The line that contains "(612, 316) = (794, 301): white" marks the end: retype the data below exactly from its first line through that line.

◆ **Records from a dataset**
#####

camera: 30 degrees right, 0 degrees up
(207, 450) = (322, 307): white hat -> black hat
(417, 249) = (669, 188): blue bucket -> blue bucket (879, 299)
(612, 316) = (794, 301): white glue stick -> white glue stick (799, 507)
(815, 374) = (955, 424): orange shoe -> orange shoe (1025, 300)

#####

◆ **RESPONSE TO THE EXERCISE**
camera: 30 degrees right, 0 degrees up
(207, 450) = (322, 307): white hat -> black hat
(417, 249) = (669, 188): blue bucket -> blue bucket (879, 299)
(612, 316) = (794, 301): white glue stick -> white glue stick (799, 507)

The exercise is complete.